Although the entries contain pictures, repeat only their words, exactly as written.

- **STUDY MATERIAL**
⁂

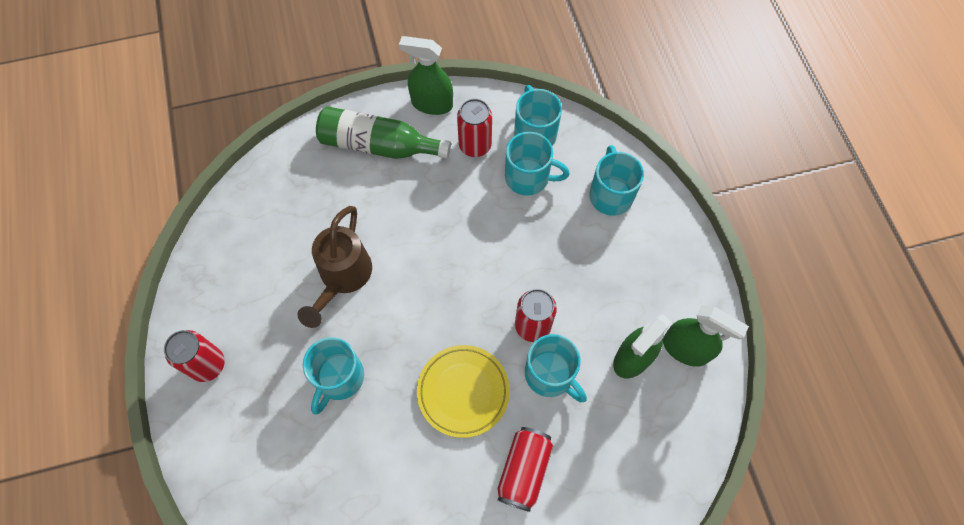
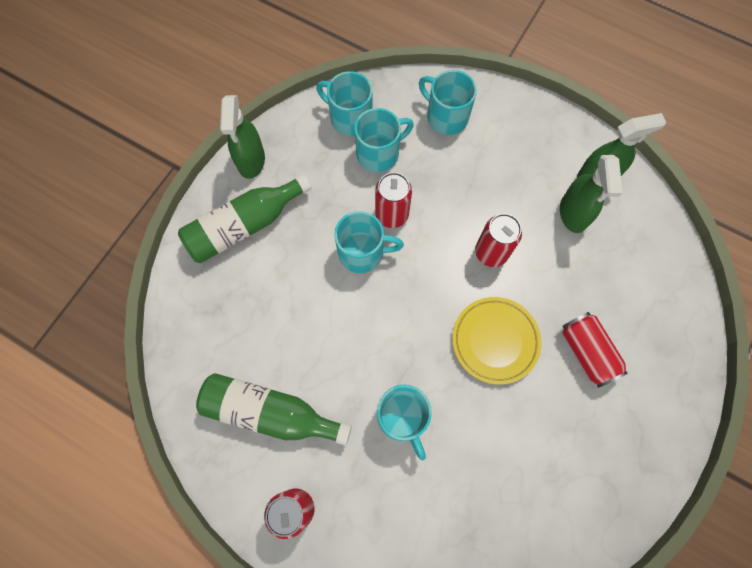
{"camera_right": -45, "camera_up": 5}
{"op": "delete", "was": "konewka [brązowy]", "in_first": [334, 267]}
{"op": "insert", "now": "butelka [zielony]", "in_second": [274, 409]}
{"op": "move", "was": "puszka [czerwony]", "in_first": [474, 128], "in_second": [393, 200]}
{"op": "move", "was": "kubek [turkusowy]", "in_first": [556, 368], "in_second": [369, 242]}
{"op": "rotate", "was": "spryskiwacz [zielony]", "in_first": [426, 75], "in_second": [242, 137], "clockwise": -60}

⁂

- **WRITTEN RESPONSE**
{"camera_right": -45, "camera_up": 5}
{"op": "delete", "was": "konewka [brązowy]", "in_first": [334, 267]}
{"op": "insert", "now": "butelka [zielony]", "in_second": [274, 409]}
{"op": "move", "was": "puszka [czerwony]", "in_first": [474, 128], "in_second": [393, 200]}
{"op": "move", "was": "kubek [turkusowy]", "in_first": [556, 368], "in_second": [369, 242]}
{"op": "rotate", "was": "spryskiwacz [zielony]", "in_first": [426, 75], "in_second": [242, 137], "clockwise": -60}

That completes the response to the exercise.